## [What to produce]
Scan the records for the string "down" and copy every line that holds it.

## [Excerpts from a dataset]
- - -

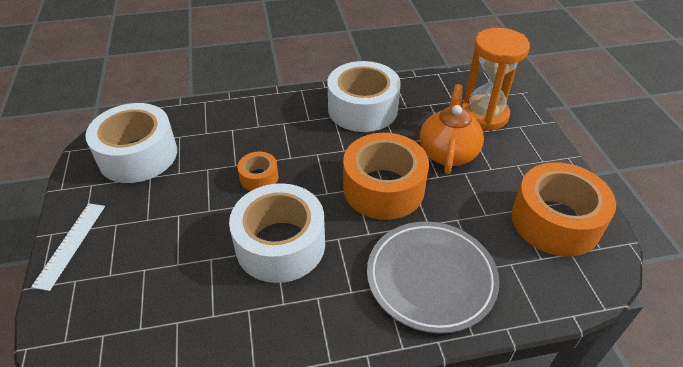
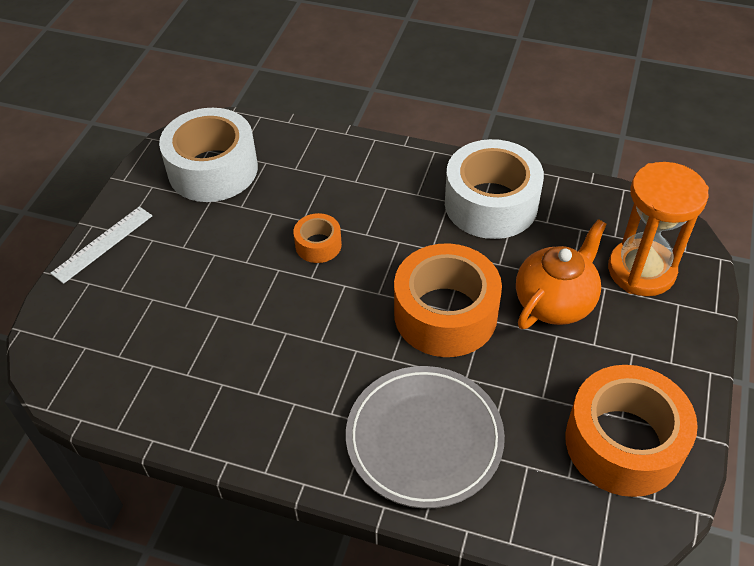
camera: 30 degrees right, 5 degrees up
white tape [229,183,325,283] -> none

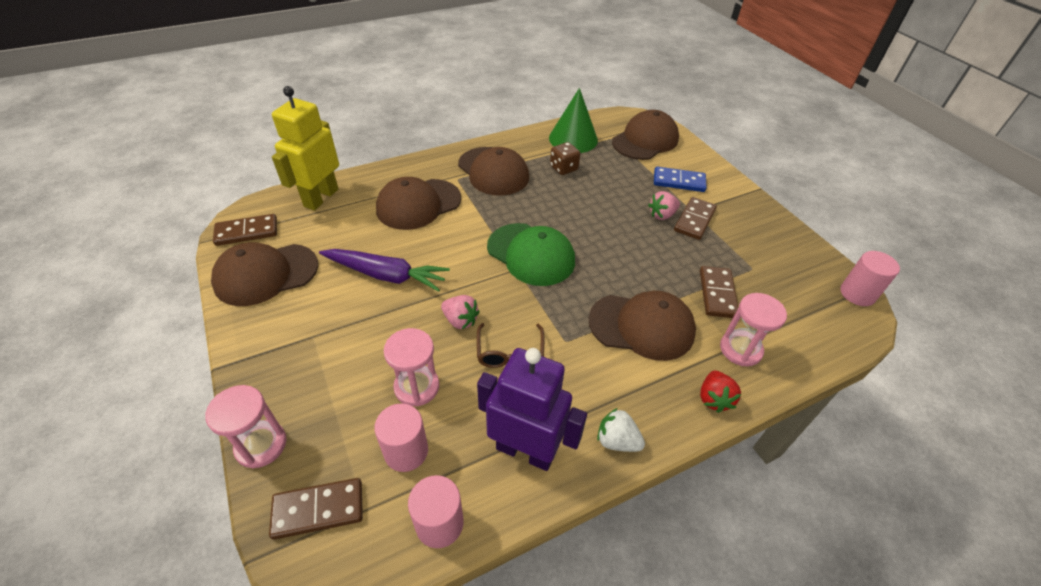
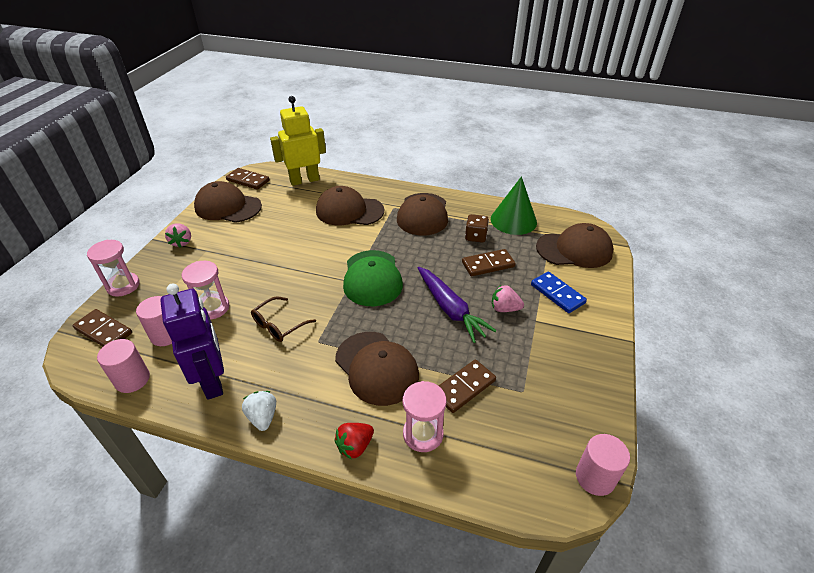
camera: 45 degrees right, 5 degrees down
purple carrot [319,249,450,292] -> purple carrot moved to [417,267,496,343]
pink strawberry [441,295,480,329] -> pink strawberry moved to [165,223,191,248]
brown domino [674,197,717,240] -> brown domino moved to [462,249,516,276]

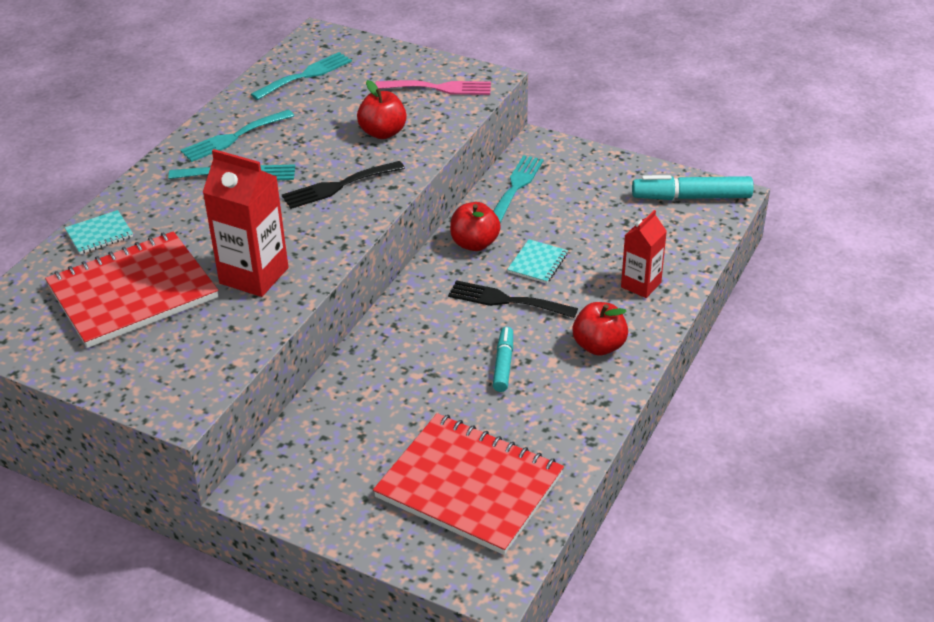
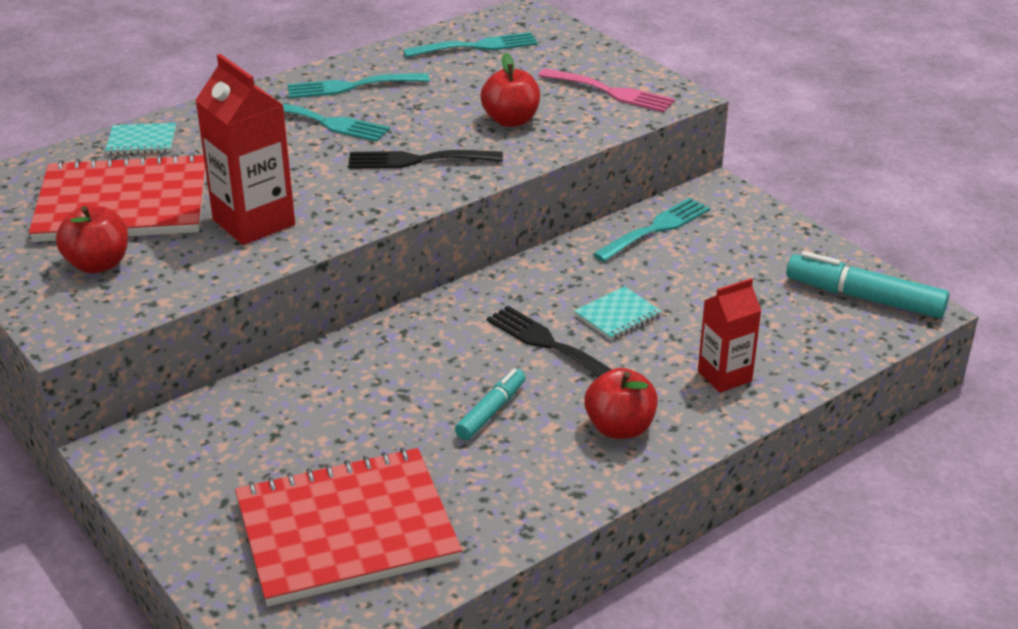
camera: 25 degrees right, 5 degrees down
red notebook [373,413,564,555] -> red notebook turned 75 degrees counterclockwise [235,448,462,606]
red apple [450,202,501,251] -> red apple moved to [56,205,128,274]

- - -

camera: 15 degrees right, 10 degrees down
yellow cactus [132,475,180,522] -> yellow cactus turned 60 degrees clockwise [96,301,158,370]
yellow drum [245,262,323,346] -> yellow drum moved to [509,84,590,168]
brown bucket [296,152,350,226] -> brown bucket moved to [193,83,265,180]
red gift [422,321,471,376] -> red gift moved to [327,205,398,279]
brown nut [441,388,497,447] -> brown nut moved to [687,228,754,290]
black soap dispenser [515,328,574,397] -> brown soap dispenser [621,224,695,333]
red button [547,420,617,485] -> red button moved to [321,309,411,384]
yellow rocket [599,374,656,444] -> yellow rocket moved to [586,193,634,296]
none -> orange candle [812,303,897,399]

- - -

## [Your solution]
camera: 45 degrees right, 5 degrees down
camera: 25 degrees right, 5 degrees down
camera: 15 degrees right, 10 degrees down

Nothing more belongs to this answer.